■ Directions for this task ■
The answer is the data repeated in full, with no pictures included.
Start of Given information
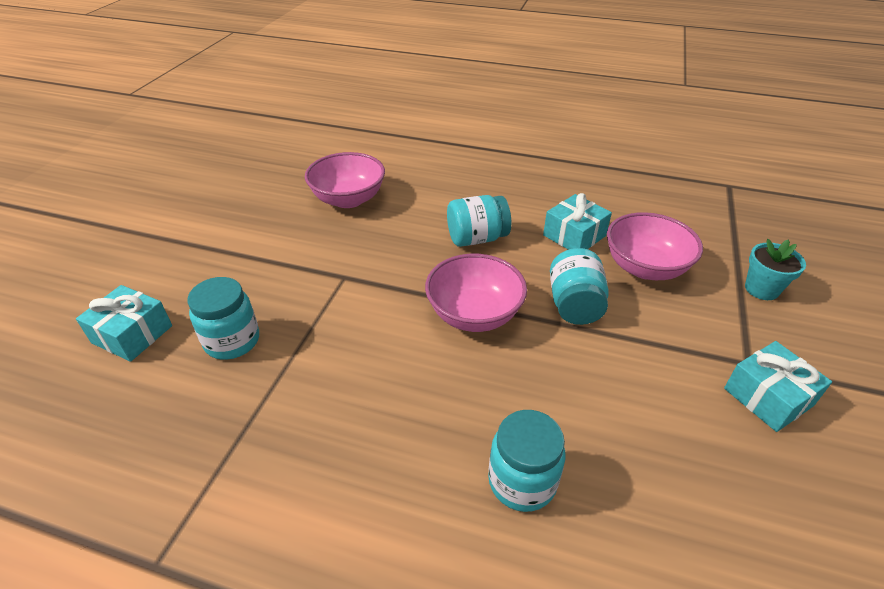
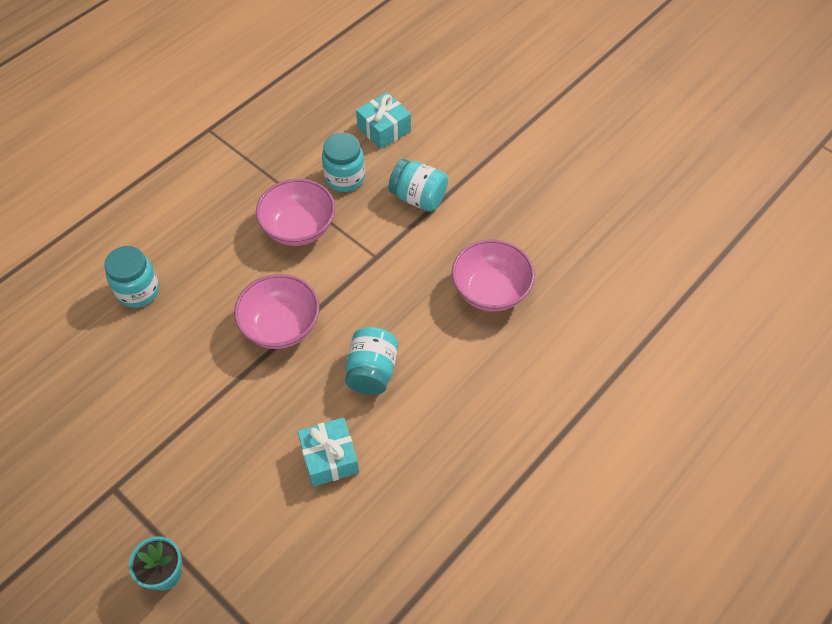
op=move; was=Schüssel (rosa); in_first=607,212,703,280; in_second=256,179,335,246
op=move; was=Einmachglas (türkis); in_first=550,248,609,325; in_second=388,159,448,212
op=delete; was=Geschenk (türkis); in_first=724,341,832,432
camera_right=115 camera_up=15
End of Given information
■ Final answer ■
op=move; was=Schüssel (rosa); in_first=607,212,703,280; in_second=256,179,335,246
op=move; was=Einmachglas (türkis); in_first=550,248,609,325; in_second=388,159,448,212
op=delete; was=Geschenk (türkis); in_first=724,341,832,432
camera_right=115 camera_up=15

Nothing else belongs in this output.